◆ Exercise data
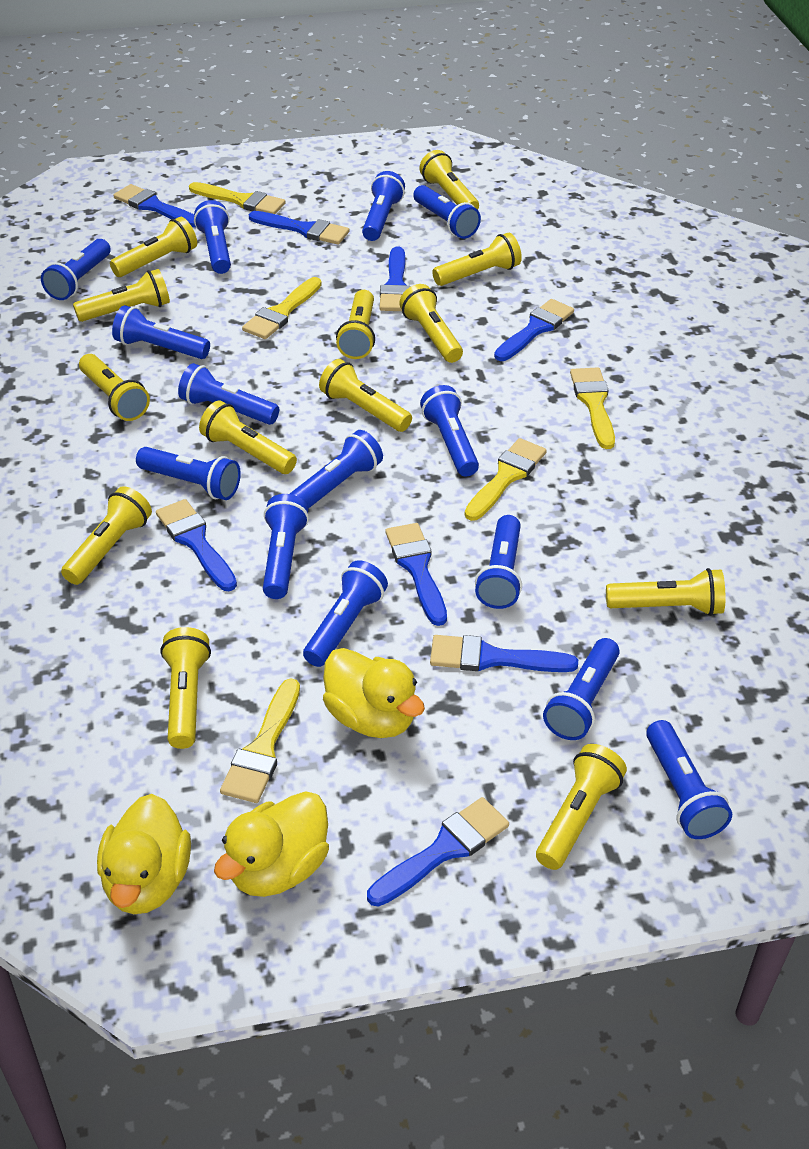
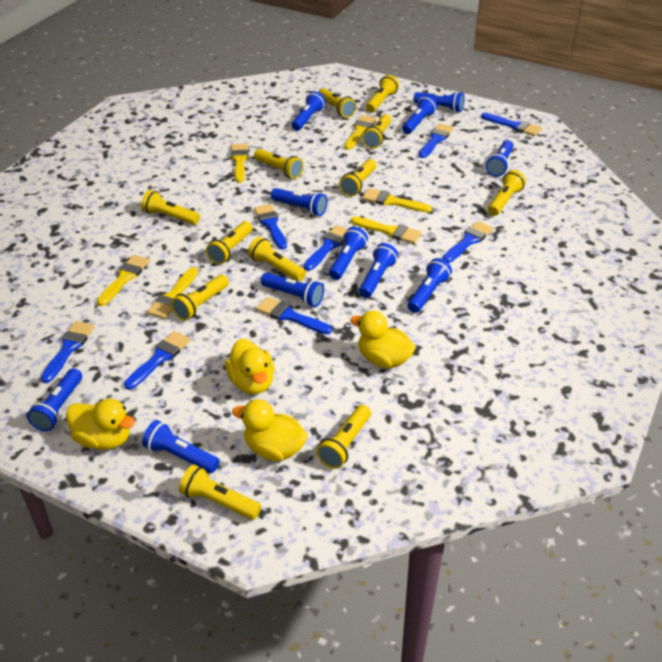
blue flashlight: 14 -> 11
yellow brush: 5 -> 6
yellow duck: 3 -> 4
yellow flashlight: 13 -> 12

◆ Instructions to follow
Your reply must consist of a number alone: the count of lines in the listing that contain the string "yellow".

◆ Task result
3